# TASK DIRECTIONS
Please filter the data down to the lines that include the word "diamond" and copy them.

# MATERIAL PROVIDED
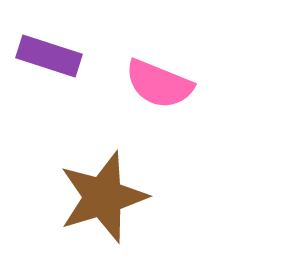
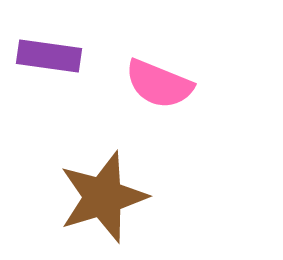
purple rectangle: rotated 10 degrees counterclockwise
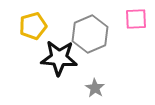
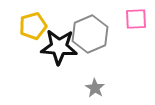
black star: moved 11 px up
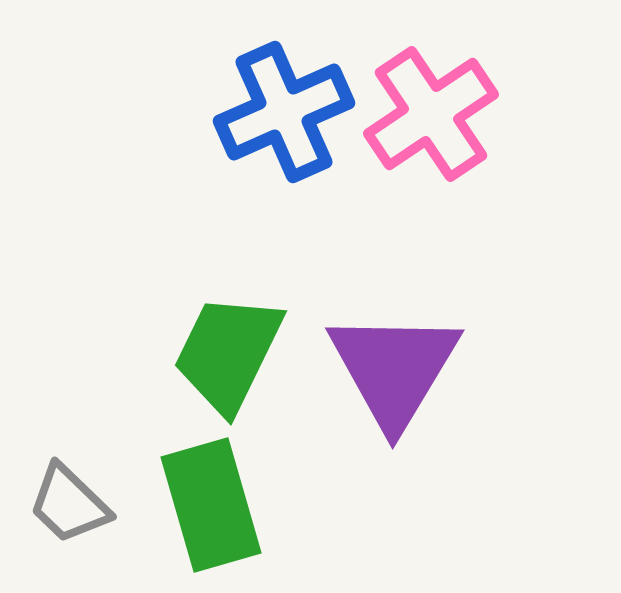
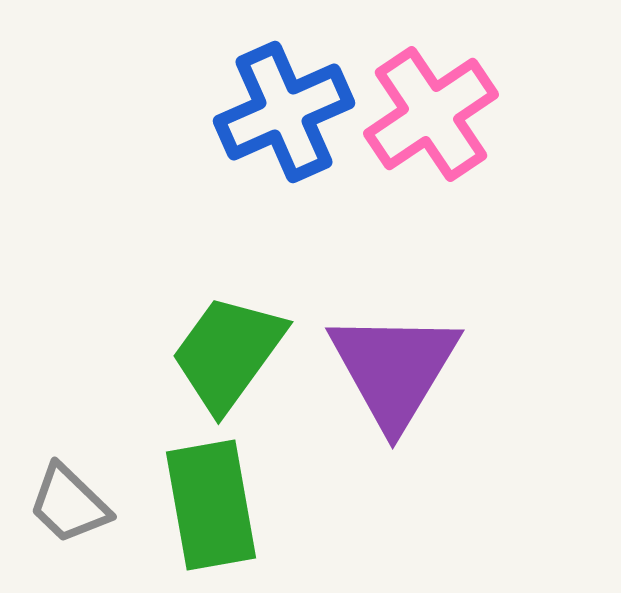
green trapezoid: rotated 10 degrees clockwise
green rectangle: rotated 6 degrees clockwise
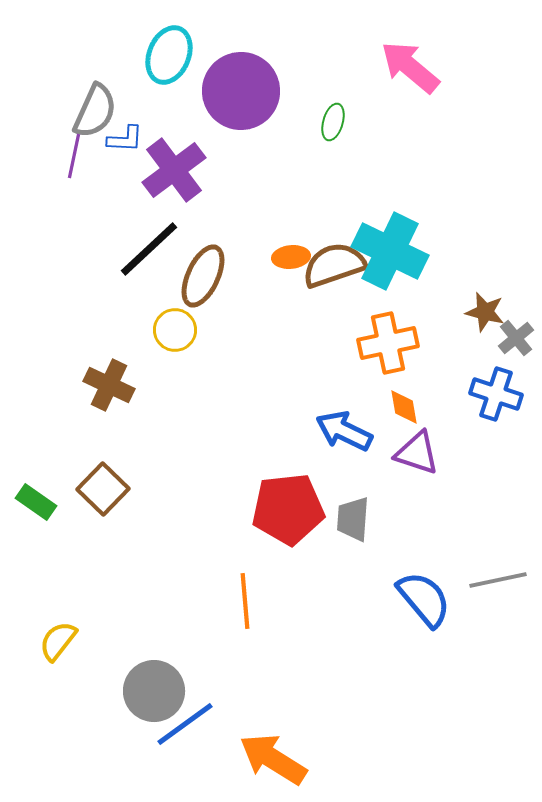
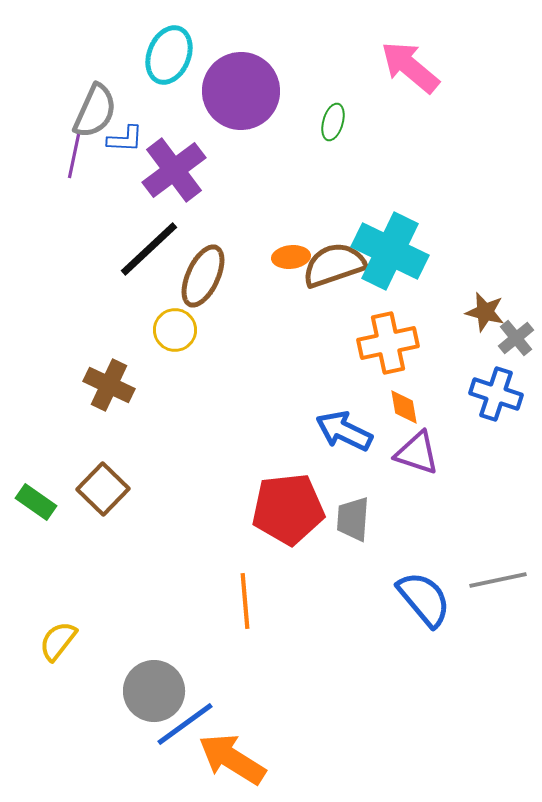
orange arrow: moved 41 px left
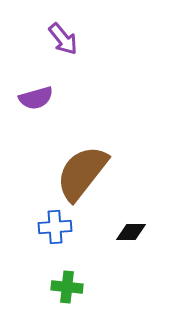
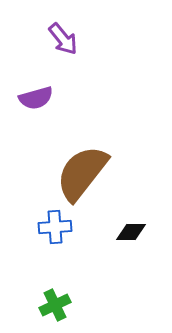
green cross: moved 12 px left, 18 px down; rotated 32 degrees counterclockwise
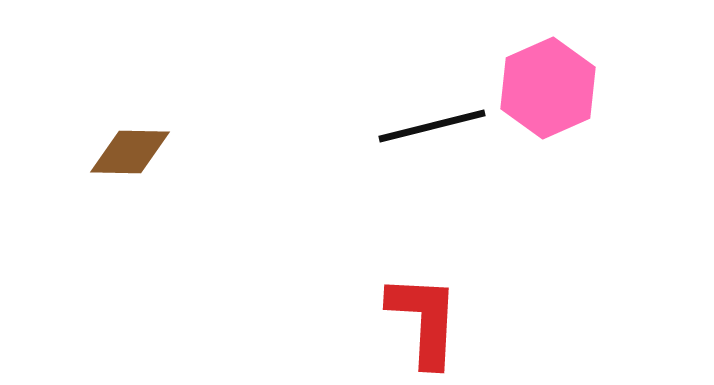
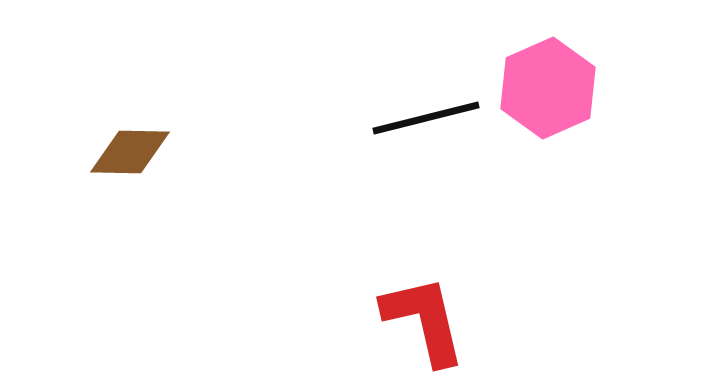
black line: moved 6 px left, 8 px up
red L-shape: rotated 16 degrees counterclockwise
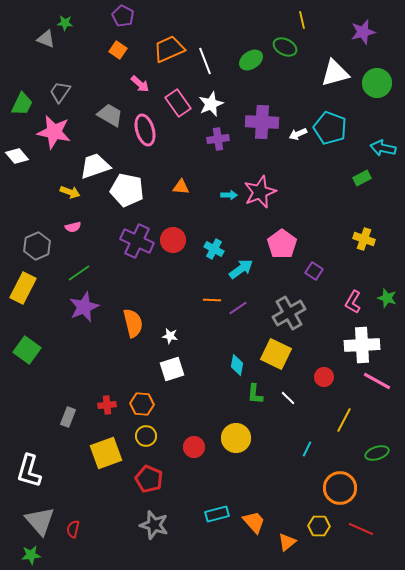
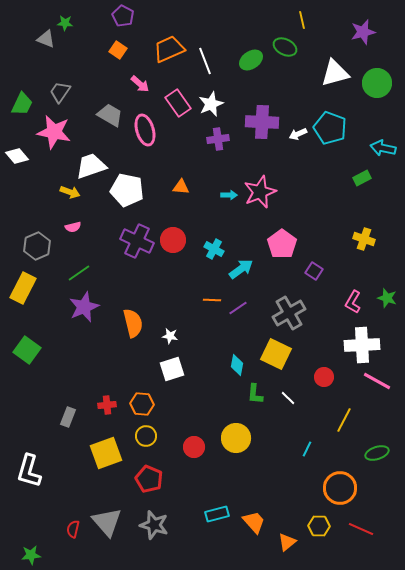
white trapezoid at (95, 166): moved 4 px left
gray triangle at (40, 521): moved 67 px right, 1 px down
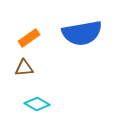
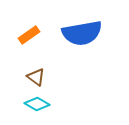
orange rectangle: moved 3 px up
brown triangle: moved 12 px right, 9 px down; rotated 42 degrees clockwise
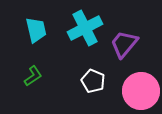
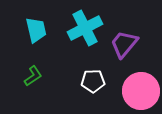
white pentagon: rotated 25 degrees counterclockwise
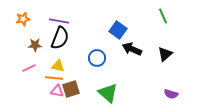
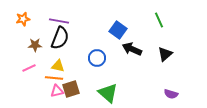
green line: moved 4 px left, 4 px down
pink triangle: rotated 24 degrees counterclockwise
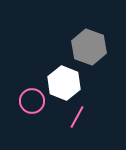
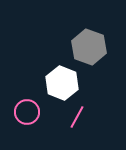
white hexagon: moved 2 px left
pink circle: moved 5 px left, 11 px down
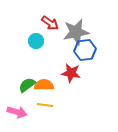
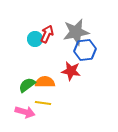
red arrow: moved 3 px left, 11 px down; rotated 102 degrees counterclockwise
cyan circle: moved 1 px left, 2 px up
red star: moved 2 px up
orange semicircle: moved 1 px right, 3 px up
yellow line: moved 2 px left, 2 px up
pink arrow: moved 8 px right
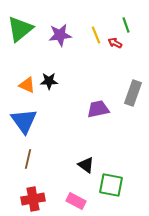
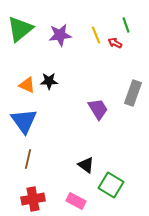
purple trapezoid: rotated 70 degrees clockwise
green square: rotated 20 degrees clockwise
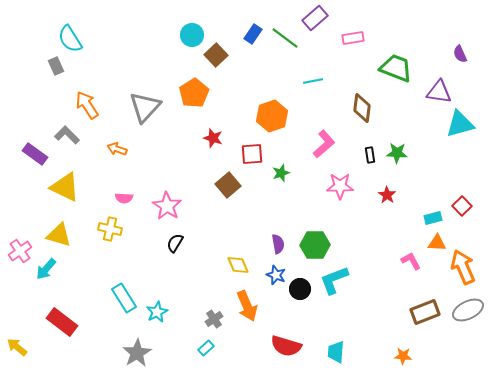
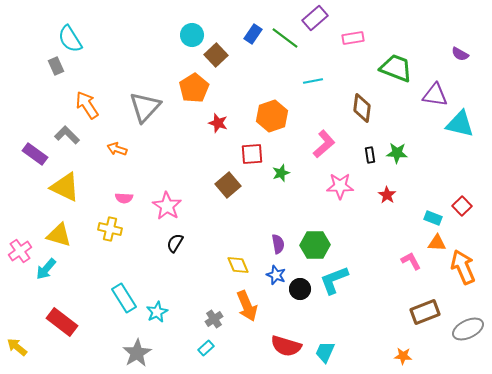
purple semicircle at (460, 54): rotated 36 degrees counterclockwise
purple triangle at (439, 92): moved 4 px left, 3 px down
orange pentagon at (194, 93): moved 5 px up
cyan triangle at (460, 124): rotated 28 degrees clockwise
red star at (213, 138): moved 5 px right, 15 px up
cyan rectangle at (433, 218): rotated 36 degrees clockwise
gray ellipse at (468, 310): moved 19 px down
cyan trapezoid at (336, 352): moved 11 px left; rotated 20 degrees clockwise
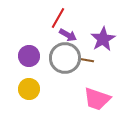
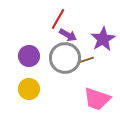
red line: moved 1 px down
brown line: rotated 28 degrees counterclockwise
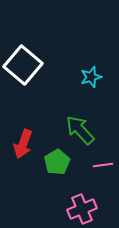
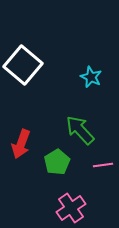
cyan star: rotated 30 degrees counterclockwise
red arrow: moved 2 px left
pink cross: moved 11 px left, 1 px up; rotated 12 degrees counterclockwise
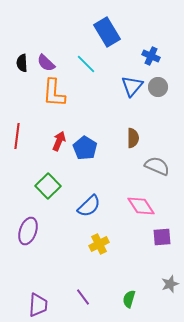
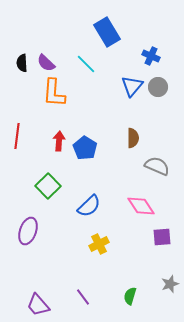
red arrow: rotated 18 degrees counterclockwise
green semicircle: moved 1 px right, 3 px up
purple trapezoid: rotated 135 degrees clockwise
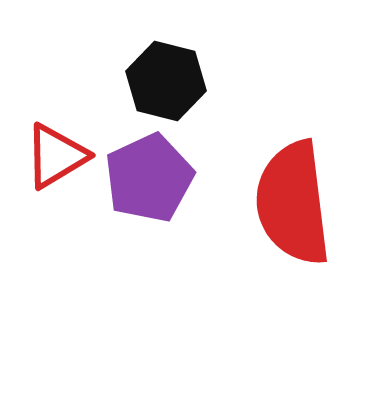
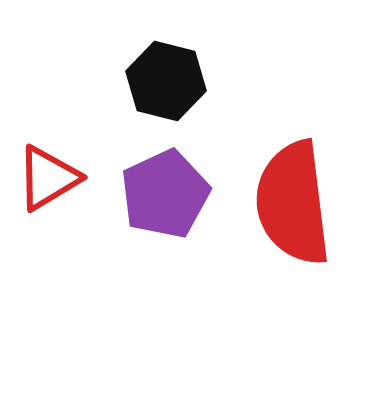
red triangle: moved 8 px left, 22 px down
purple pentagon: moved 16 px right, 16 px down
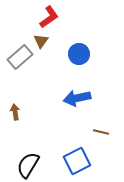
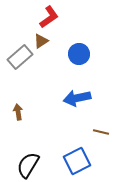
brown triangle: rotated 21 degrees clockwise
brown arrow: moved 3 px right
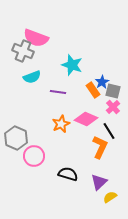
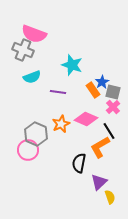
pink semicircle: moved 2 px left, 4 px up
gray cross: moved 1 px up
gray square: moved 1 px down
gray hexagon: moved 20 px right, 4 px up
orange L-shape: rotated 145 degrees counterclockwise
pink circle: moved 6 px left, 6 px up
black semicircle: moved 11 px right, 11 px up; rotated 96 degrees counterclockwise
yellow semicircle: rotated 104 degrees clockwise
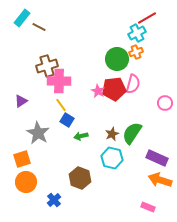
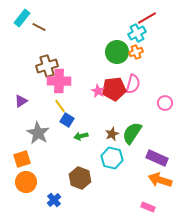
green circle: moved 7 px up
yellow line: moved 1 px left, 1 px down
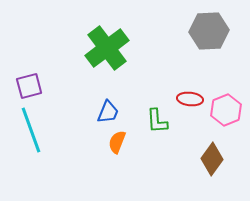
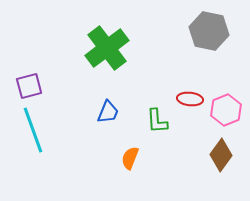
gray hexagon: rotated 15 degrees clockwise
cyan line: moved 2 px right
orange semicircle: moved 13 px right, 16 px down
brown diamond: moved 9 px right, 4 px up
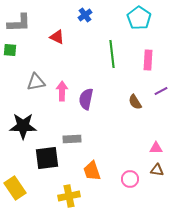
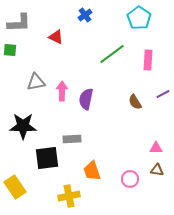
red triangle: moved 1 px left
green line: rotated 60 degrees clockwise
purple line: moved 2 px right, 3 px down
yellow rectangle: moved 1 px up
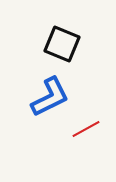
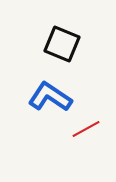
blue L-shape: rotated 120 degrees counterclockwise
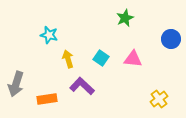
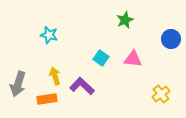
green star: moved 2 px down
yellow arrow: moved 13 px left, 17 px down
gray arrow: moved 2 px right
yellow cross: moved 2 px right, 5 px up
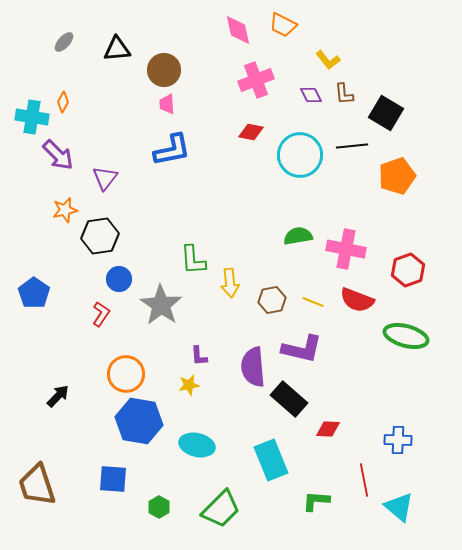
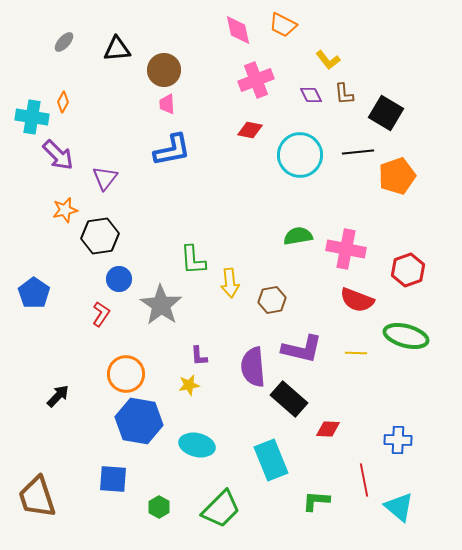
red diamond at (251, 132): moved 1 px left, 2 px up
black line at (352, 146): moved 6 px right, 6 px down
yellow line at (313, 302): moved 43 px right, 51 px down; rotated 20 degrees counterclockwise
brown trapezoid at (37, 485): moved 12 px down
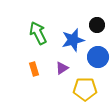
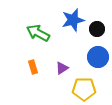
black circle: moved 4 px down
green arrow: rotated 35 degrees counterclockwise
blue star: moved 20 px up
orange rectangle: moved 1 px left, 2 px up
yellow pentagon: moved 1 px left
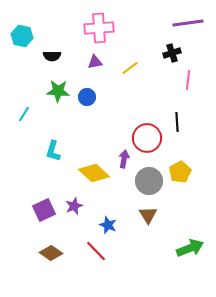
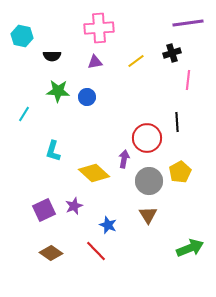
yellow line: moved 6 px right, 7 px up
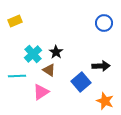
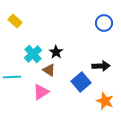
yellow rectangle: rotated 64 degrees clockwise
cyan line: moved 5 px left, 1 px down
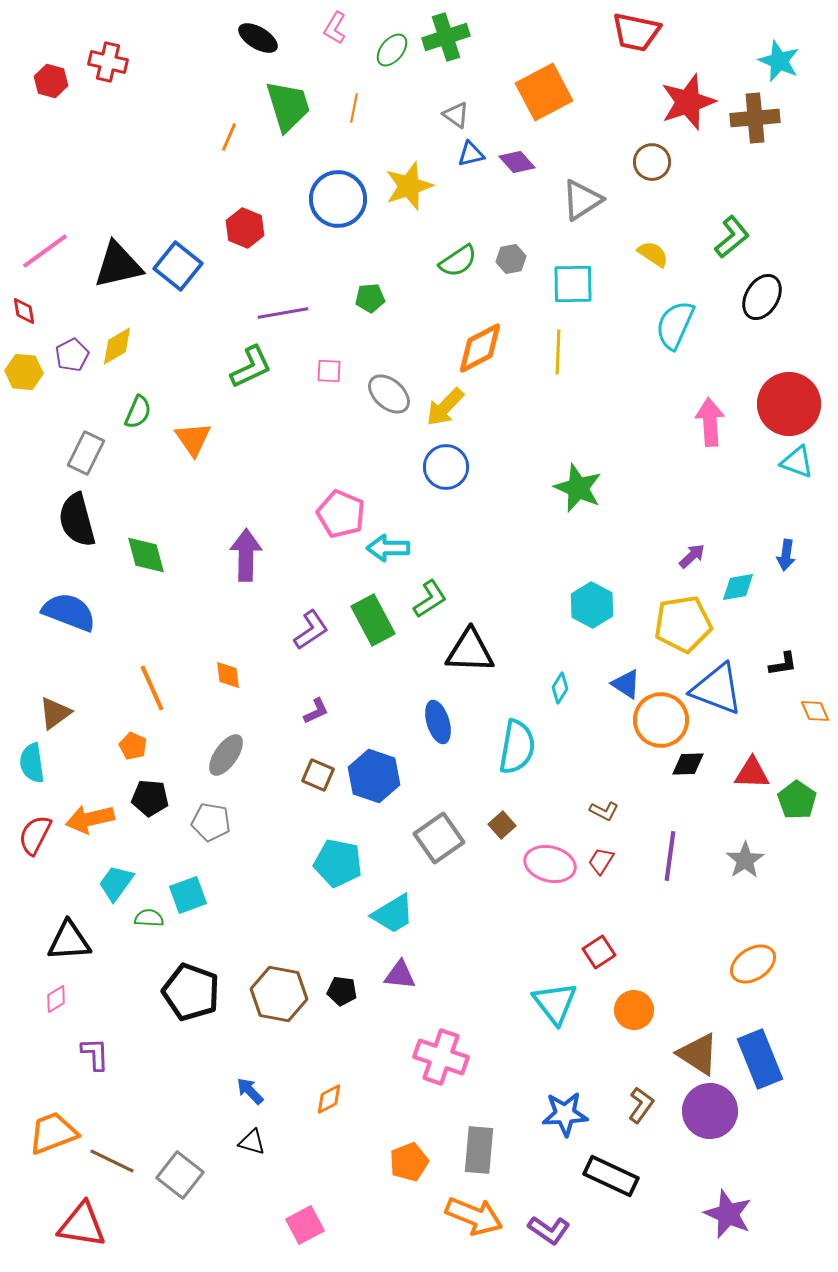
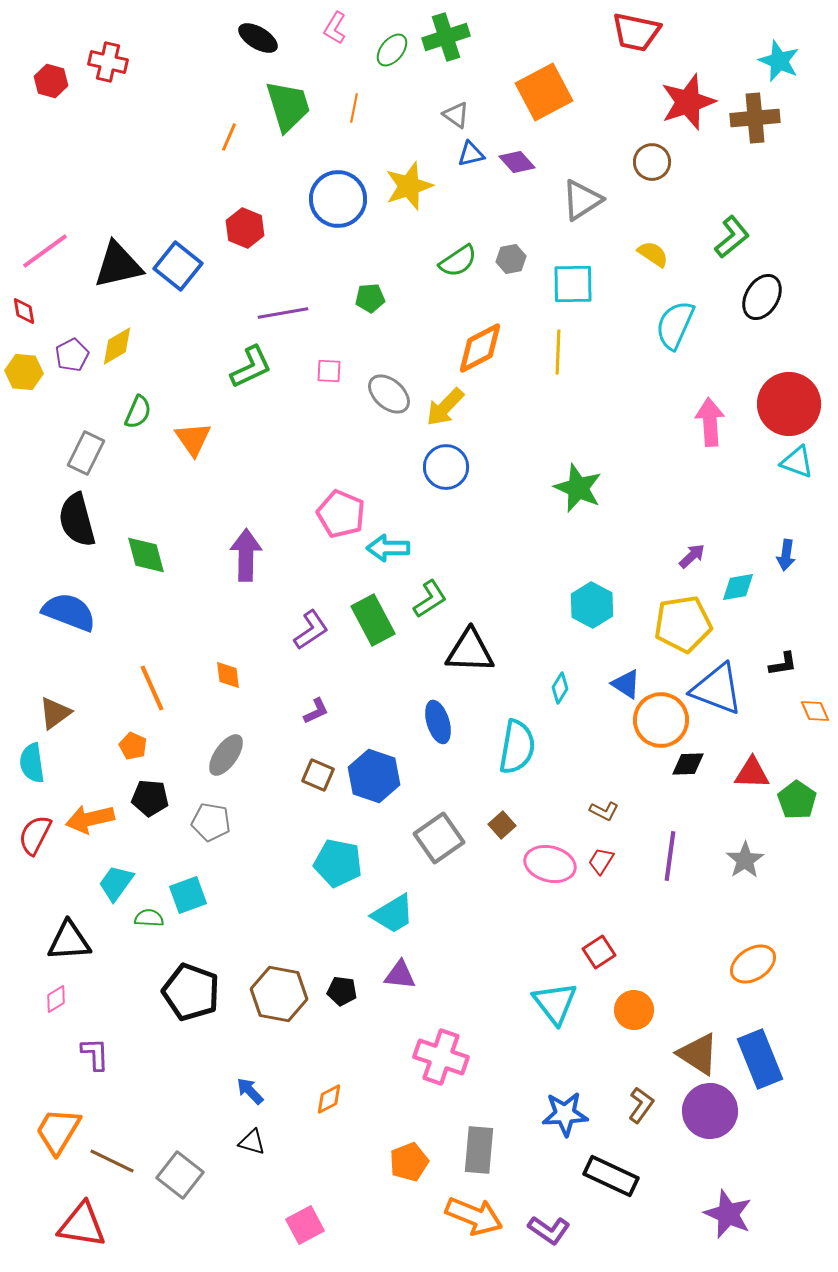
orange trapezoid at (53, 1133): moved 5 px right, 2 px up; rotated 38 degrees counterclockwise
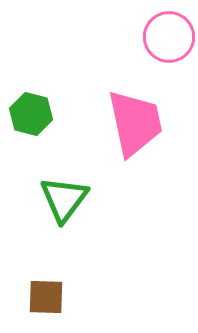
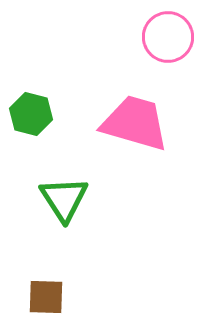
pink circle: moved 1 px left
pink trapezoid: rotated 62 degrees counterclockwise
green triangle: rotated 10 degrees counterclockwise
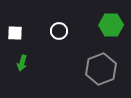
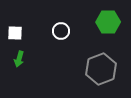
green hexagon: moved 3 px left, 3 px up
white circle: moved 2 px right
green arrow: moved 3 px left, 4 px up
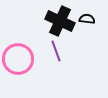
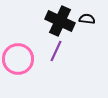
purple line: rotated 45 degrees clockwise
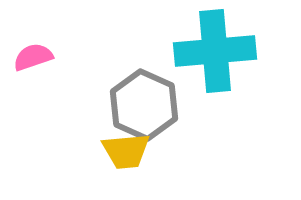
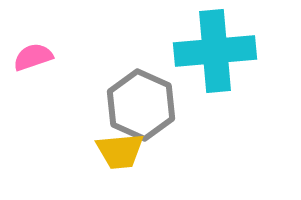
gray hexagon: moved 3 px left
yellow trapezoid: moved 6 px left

# EXPECTED ANSWER
brown diamond: moved 9 px right, 4 px up
red diamond at (251, 132): moved 1 px left, 2 px up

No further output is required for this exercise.